> YOUR OBJECTIVE: Once you reach the line that holds "(605, 156) = (861, 530): red" in the listing below, output it and every line after it through the line that holds "(120, 332) = (298, 435): none -> green banana", word for word.

> TASK MATERIAL:
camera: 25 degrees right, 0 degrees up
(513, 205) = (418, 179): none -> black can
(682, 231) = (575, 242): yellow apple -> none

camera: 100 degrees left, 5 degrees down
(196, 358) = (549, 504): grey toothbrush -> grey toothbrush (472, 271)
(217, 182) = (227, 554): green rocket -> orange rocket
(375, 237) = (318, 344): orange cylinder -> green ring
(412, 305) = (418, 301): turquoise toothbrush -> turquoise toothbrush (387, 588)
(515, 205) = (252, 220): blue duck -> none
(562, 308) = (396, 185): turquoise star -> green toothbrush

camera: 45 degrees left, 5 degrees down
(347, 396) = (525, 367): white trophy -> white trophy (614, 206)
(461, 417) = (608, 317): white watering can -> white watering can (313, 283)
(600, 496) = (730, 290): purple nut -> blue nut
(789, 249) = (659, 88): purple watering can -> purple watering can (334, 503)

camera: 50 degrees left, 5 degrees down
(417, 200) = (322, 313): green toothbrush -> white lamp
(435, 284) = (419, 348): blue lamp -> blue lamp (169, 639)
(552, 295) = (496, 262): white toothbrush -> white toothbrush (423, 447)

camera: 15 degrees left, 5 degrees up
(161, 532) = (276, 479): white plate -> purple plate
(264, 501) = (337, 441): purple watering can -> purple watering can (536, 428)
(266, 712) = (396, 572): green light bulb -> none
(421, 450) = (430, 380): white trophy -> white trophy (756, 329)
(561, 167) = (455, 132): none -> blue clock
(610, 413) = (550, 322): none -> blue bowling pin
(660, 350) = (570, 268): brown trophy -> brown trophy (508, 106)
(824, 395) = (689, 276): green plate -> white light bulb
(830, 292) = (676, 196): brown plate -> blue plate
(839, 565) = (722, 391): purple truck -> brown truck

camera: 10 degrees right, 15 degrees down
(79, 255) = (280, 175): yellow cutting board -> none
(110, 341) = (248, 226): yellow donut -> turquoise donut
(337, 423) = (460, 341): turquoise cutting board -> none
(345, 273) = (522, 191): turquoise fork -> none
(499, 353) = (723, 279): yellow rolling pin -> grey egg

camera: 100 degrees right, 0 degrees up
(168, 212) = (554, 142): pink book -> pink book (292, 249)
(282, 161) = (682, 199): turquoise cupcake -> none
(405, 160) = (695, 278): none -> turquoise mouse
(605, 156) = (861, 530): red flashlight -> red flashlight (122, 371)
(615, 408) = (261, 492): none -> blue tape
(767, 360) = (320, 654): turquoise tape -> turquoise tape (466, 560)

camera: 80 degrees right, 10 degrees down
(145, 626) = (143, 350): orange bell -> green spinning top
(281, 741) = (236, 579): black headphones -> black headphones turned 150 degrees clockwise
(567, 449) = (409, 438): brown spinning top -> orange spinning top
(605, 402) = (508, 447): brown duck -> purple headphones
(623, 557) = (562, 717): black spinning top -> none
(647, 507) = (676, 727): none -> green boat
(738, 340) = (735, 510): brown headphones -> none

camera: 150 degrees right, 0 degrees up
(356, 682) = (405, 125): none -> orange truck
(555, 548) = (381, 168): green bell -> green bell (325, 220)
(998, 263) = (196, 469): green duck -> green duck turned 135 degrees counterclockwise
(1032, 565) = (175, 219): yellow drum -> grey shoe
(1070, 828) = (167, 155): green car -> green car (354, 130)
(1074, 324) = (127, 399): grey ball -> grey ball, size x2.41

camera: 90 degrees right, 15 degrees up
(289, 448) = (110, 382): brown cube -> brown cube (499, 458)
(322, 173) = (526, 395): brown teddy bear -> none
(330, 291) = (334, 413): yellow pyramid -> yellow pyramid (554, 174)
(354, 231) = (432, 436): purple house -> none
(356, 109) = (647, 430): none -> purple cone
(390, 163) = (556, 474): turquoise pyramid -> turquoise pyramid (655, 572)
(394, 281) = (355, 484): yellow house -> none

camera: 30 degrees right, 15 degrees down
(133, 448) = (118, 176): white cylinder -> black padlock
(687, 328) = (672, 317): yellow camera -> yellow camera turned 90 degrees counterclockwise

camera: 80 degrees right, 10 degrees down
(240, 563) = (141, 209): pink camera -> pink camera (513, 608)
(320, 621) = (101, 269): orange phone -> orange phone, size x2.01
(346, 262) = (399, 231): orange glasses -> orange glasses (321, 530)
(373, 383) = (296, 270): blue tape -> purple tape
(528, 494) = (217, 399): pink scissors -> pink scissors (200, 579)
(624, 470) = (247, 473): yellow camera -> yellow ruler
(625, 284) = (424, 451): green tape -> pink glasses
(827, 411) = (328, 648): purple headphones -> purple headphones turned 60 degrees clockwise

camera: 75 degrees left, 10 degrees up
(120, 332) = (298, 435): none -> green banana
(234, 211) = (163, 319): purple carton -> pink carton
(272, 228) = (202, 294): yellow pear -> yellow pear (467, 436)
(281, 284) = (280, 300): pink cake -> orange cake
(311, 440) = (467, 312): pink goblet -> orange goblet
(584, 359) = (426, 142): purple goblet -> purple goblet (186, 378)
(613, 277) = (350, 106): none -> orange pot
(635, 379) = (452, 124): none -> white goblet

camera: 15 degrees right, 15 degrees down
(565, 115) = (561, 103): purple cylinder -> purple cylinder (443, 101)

> TASK SOLUTION:
(605, 156) = (861, 530): red flashlight -> red flashlight (122, 371)
(615, 408) = (261, 492): none -> blue tape
(767, 360) = (320, 654): turquoise tape -> turquoise tape (466, 560)

camera: 80 degrees right, 10 degrees down
(145, 626) = (143, 350): orange bell -> green spinning top
(281, 741) = (236, 579): black headphones -> black headphones turned 150 degrees clockwise
(567, 449) = (409, 438): brown spinning top -> orange spinning top
(605, 402) = (508, 447): brown duck -> purple headphones
(623, 557) = (562, 717): black spinning top -> none
(647, 507) = (676, 727): none -> green boat
(738, 340) = (735, 510): brown headphones -> none

camera: 150 degrees right, 0 degrees up
(356, 682) = (405, 125): none -> orange truck
(555, 548) = (381, 168): green bell -> green bell (325, 220)
(998, 263) = (196, 469): green duck -> green duck turned 135 degrees counterclockwise
(1032, 565) = (175, 219): yellow drum -> grey shoe
(1070, 828) = (167, 155): green car -> green car (354, 130)
(1074, 324) = (127, 399): grey ball -> grey ball, size x2.41

camera: 90 degrees right, 15 degrees up
(289, 448) = (110, 382): brown cube -> brown cube (499, 458)
(322, 173) = (526, 395): brown teddy bear -> none
(330, 291) = (334, 413): yellow pyramid -> yellow pyramid (554, 174)
(354, 231) = (432, 436): purple house -> none
(356, 109) = (647, 430): none -> purple cone
(390, 163) = (556, 474): turquoise pyramid -> turquoise pyramid (655, 572)
(394, 281) = (355, 484): yellow house -> none

camera: 30 degrees right, 15 degrees down
(133, 448) = (118, 176): white cylinder -> black padlock
(687, 328) = (672, 317): yellow camera -> yellow camera turned 90 degrees counterclockwise

camera: 80 degrees right, 10 degrees down
(240, 563) = (141, 209): pink camera -> pink camera (513, 608)
(320, 621) = (101, 269): orange phone -> orange phone, size x2.01
(346, 262) = (399, 231): orange glasses -> orange glasses (321, 530)
(373, 383) = (296, 270): blue tape -> purple tape
(528, 494) = (217, 399): pink scissors -> pink scissors (200, 579)
(624, 470) = (247, 473): yellow camera -> yellow ruler
(625, 284) = (424, 451): green tape -> pink glasses
(827, 411) = (328, 648): purple headphones -> purple headphones turned 60 degrees clockwise

camera: 75 degrees left, 10 degrees up
(120, 332) = (298, 435): none -> green banana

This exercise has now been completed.